>> Start Data section

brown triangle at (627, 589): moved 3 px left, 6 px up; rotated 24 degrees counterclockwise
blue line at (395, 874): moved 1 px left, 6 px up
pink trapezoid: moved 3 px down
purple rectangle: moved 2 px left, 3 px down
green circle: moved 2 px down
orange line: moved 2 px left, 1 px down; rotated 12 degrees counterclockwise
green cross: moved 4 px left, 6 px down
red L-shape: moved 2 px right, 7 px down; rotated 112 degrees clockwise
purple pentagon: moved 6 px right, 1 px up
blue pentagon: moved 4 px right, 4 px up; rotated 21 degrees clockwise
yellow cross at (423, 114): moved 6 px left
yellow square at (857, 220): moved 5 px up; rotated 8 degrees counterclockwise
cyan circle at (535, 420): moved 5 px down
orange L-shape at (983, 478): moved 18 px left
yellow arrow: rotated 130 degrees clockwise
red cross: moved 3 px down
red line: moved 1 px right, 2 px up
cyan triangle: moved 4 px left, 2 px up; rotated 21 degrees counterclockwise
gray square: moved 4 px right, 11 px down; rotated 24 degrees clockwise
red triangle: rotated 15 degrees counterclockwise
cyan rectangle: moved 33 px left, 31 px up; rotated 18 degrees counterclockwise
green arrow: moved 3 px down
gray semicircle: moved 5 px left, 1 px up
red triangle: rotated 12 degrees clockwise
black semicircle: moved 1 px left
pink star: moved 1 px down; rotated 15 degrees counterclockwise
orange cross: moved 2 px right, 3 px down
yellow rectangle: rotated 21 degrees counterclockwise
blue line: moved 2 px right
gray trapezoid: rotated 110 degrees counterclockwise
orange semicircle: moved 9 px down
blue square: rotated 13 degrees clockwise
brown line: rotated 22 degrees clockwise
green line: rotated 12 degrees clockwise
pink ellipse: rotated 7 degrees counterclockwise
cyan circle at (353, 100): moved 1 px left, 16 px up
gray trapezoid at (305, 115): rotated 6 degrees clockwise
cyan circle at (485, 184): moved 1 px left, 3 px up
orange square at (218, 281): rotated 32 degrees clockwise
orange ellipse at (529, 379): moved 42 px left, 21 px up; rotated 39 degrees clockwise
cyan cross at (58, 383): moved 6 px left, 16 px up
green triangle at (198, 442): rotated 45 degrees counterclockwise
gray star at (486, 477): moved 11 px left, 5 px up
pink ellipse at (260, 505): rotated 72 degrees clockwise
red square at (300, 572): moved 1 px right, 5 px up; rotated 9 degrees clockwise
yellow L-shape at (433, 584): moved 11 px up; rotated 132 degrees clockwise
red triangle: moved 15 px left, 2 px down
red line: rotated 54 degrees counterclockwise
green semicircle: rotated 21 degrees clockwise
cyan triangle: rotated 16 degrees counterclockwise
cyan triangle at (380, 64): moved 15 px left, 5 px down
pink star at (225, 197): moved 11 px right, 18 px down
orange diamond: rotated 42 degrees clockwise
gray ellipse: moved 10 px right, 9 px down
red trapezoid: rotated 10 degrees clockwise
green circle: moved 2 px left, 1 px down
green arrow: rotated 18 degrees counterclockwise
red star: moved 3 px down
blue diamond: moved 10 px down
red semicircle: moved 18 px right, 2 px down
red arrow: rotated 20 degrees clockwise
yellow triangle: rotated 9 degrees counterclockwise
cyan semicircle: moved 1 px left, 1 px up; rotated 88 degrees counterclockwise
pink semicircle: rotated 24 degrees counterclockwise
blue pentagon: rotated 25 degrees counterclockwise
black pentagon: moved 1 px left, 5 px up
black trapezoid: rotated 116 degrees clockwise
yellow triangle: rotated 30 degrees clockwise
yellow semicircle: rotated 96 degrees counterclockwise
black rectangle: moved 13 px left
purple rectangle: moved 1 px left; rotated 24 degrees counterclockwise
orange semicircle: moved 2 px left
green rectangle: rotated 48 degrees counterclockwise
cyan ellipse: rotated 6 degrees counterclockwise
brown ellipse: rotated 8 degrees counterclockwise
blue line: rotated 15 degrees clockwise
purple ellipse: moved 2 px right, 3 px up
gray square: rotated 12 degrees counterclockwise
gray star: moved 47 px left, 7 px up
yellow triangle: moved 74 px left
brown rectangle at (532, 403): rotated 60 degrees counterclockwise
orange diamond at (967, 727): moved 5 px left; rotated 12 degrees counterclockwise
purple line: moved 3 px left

>> End Data section

- [Task details] Starting with the first line of the material and going on through the line containing "blue pentagon: moved", change "green cross" to "yellow cross", and reproduce those lines with everything else unchanged.

- [Correct output]
brown triangle at (627, 589): moved 3 px left, 6 px up; rotated 24 degrees counterclockwise
blue line at (395, 874): moved 1 px left, 6 px up
pink trapezoid: moved 3 px down
purple rectangle: moved 2 px left, 3 px down
green circle: moved 2 px down
orange line: moved 2 px left, 1 px down; rotated 12 degrees counterclockwise
yellow cross: moved 4 px left, 6 px down
red L-shape: moved 2 px right, 7 px down; rotated 112 degrees clockwise
purple pentagon: moved 6 px right, 1 px up
blue pentagon: moved 4 px right, 4 px up; rotated 21 degrees clockwise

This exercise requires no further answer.